■ EXERCISE DATA:
Segment Open
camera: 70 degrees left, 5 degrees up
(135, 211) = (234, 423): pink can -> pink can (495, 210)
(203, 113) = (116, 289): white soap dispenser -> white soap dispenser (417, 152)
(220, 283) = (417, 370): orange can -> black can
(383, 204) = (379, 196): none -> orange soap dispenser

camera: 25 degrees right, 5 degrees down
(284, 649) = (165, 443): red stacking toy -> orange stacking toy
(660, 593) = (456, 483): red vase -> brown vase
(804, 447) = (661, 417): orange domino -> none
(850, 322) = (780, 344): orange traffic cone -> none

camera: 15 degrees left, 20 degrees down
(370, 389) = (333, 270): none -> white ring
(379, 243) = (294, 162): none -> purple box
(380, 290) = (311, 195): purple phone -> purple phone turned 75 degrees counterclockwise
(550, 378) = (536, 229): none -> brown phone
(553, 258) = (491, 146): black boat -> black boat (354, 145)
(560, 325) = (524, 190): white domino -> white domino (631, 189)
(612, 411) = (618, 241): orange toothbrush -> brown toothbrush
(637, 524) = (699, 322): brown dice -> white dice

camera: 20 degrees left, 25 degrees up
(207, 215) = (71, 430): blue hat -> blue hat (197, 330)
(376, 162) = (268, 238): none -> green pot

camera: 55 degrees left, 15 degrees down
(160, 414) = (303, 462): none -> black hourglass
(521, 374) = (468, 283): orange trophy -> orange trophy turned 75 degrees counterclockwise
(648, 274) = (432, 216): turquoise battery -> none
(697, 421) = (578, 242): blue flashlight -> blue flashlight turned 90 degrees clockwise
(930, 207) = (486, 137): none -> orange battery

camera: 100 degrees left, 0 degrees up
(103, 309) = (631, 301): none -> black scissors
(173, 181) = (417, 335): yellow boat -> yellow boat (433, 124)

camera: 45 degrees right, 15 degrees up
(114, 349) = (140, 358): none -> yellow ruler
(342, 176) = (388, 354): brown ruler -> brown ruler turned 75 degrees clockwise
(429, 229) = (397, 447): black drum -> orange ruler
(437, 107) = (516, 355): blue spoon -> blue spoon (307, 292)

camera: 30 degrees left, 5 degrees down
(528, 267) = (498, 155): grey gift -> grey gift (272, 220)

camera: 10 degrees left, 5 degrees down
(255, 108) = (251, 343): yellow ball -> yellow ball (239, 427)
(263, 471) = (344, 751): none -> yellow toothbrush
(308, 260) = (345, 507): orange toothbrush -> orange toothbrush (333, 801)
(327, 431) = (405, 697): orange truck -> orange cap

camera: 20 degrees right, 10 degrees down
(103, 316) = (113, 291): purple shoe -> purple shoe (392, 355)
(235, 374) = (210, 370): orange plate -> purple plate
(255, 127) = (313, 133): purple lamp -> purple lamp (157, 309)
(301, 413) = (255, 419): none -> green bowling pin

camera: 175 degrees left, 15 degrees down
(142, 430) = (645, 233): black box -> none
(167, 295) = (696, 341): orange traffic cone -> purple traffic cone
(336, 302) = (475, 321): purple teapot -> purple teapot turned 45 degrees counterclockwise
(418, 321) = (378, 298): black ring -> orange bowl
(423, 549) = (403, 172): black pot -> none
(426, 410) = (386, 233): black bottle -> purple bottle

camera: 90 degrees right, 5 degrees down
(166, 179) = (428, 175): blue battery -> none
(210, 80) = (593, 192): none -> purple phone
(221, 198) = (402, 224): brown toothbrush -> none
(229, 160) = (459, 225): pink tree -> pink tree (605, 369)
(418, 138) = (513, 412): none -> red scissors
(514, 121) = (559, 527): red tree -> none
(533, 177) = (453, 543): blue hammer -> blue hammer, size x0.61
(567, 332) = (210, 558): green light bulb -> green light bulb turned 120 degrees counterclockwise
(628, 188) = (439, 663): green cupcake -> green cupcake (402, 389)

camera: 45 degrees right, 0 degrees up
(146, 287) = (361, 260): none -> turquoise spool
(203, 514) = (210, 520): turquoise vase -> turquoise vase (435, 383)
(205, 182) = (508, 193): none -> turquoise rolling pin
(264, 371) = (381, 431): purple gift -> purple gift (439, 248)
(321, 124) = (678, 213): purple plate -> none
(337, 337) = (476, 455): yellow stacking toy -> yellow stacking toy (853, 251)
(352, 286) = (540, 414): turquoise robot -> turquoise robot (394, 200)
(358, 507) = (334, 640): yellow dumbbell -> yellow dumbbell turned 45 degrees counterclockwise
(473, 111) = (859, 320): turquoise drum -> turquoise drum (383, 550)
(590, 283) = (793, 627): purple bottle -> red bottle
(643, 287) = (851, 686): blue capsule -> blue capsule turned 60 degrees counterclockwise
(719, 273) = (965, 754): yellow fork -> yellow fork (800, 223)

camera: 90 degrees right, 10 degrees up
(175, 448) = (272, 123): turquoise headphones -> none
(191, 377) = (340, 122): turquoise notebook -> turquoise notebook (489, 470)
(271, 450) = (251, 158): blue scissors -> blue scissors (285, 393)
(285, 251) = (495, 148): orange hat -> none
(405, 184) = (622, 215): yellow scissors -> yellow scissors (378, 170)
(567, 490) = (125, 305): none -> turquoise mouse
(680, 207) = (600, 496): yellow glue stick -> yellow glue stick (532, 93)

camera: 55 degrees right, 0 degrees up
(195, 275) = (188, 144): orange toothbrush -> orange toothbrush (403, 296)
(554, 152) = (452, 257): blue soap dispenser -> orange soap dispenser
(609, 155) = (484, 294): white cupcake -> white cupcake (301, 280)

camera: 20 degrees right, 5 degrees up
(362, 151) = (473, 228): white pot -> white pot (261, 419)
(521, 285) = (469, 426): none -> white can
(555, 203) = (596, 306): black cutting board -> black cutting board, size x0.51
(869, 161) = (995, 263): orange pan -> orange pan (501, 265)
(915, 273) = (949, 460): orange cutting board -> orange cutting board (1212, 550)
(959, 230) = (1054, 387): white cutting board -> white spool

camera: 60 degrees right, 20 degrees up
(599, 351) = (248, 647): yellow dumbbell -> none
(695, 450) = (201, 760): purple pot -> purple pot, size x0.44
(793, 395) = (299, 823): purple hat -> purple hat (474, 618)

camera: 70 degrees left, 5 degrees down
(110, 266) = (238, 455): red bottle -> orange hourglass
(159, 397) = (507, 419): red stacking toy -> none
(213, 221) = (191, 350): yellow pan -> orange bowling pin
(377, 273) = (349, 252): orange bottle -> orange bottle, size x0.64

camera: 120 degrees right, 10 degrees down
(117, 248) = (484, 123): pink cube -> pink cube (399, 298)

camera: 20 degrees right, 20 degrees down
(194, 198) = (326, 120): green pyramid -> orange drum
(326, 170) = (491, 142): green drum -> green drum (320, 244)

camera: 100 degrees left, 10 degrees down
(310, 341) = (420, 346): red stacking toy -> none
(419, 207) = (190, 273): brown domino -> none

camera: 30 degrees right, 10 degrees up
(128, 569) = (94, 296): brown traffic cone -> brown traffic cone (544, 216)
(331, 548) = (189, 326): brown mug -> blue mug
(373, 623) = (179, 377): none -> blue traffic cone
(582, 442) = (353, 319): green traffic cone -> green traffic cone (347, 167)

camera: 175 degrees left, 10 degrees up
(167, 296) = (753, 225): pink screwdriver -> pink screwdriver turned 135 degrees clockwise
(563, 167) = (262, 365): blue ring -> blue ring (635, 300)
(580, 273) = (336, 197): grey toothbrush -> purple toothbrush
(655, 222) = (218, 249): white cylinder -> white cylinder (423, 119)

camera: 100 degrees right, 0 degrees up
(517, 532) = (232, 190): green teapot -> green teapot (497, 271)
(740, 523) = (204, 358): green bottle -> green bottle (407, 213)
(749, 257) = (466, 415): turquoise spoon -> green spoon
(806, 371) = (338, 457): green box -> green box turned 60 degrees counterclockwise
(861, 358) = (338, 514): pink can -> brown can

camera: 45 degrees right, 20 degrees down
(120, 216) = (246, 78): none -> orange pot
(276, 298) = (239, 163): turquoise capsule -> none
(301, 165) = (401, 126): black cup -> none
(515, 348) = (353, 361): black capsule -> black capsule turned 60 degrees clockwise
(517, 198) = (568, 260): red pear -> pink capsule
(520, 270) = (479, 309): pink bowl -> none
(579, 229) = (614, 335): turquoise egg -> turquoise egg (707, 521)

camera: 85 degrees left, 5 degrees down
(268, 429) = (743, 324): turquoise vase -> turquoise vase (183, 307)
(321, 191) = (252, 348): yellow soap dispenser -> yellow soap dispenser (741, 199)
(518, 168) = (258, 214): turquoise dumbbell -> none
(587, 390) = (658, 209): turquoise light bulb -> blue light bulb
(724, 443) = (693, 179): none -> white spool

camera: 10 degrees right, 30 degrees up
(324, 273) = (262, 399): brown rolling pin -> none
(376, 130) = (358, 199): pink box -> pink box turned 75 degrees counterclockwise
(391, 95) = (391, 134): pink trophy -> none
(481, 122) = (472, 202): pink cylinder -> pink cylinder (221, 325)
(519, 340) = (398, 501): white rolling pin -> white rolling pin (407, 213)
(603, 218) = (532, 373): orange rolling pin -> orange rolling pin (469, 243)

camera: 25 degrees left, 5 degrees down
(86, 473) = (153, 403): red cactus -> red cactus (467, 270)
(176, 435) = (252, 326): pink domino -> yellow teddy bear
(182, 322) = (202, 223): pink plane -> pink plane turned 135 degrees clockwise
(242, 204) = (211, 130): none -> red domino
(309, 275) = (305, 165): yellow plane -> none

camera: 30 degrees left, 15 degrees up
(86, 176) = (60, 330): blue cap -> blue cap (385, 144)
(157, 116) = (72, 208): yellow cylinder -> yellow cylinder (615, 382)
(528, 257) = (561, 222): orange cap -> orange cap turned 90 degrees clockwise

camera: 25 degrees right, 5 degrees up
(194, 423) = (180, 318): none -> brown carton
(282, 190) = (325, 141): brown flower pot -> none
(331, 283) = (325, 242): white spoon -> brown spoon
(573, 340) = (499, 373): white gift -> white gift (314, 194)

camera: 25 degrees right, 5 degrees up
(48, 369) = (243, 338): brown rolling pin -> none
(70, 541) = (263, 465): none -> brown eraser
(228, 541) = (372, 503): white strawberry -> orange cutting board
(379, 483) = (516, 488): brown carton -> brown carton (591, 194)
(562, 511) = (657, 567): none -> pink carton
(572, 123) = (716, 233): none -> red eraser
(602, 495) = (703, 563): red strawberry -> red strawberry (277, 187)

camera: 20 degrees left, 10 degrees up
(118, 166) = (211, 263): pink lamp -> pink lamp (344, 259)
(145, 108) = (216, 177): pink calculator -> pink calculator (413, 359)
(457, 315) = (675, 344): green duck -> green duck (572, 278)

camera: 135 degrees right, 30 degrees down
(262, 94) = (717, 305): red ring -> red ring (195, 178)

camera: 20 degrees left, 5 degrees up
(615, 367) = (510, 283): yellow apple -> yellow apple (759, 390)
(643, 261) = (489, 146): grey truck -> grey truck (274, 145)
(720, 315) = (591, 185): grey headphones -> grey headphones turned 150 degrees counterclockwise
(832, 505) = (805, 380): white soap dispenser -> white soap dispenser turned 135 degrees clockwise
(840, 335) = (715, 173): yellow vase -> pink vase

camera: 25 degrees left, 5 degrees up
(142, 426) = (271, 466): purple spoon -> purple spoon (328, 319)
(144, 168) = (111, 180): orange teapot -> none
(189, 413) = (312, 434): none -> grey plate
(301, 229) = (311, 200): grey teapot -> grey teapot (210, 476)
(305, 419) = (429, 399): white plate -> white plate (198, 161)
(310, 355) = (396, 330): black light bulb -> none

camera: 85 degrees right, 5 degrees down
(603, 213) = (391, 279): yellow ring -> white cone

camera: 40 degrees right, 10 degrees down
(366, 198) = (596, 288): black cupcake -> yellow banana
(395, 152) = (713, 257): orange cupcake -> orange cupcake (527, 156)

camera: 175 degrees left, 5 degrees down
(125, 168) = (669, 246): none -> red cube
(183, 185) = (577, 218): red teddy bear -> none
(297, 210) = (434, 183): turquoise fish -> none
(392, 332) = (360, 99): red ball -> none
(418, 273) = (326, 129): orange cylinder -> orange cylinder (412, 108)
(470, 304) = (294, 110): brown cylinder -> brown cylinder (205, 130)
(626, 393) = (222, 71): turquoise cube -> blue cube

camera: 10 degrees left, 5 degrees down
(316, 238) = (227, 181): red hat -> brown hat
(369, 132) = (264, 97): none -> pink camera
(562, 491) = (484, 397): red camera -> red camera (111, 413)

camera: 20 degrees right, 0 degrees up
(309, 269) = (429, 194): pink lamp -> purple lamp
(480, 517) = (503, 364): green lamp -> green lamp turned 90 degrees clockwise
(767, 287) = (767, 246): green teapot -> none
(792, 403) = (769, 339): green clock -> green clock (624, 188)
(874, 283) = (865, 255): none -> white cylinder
Segment Closed
Extract the lines of the preceding material that run from the line with "(276, 298) = (239, 163): turquoise" through the line with "(573, 340) = (499, 373): white", inclusive, reproducing them exactly and adding nothing.

(276, 298) = (239, 163): turquoise capsule -> none
(301, 165) = (401, 126): black cup -> none
(515, 348) = (353, 361): black capsule -> black capsule turned 60 degrees clockwise
(517, 198) = (568, 260): red pear -> pink capsule
(520, 270) = (479, 309): pink bowl -> none
(579, 229) = (614, 335): turquoise egg -> turquoise egg (707, 521)

camera: 85 degrees left, 5 degrees down
(268, 429) = (743, 324): turquoise vase -> turquoise vase (183, 307)
(321, 191) = (252, 348): yellow soap dispenser -> yellow soap dispenser (741, 199)
(518, 168) = (258, 214): turquoise dumbbell -> none
(587, 390) = (658, 209): turquoise light bulb -> blue light bulb
(724, 443) = (693, 179): none -> white spool

camera: 10 degrees right, 30 degrees up
(324, 273) = (262, 399): brown rolling pin -> none
(376, 130) = (358, 199): pink box -> pink box turned 75 degrees counterclockwise
(391, 95) = (391, 134): pink trophy -> none
(481, 122) = (472, 202): pink cylinder -> pink cylinder (221, 325)
(519, 340) = (398, 501): white rolling pin -> white rolling pin (407, 213)
(603, 218) = (532, 373): orange rolling pin -> orange rolling pin (469, 243)

camera: 25 degrees left, 5 degrees down
(86, 473) = (153, 403): red cactus -> red cactus (467, 270)
(176, 435) = (252, 326): pink domino -> yellow teddy bear
(182, 322) = (202, 223): pink plane -> pink plane turned 135 degrees clockwise
(242, 204) = (211, 130): none -> red domino
(309, 275) = (305, 165): yellow plane -> none

camera: 30 degrees left, 15 degrees up
(86, 176) = (60, 330): blue cap -> blue cap (385, 144)
(157, 116) = (72, 208): yellow cylinder -> yellow cylinder (615, 382)
(528, 257) = (561, 222): orange cap -> orange cap turned 90 degrees clockwise

camera: 25 degrees right, 5 degrees up
(194, 423) = (180, 318): none -> brown carton
(282, 190) = (325, 141): brown flower pot -> none
(331, 283) = (325, 242): white spoon -> brown spoon
(573, 340) = (499, 373): white gift -> white gift (314, 194)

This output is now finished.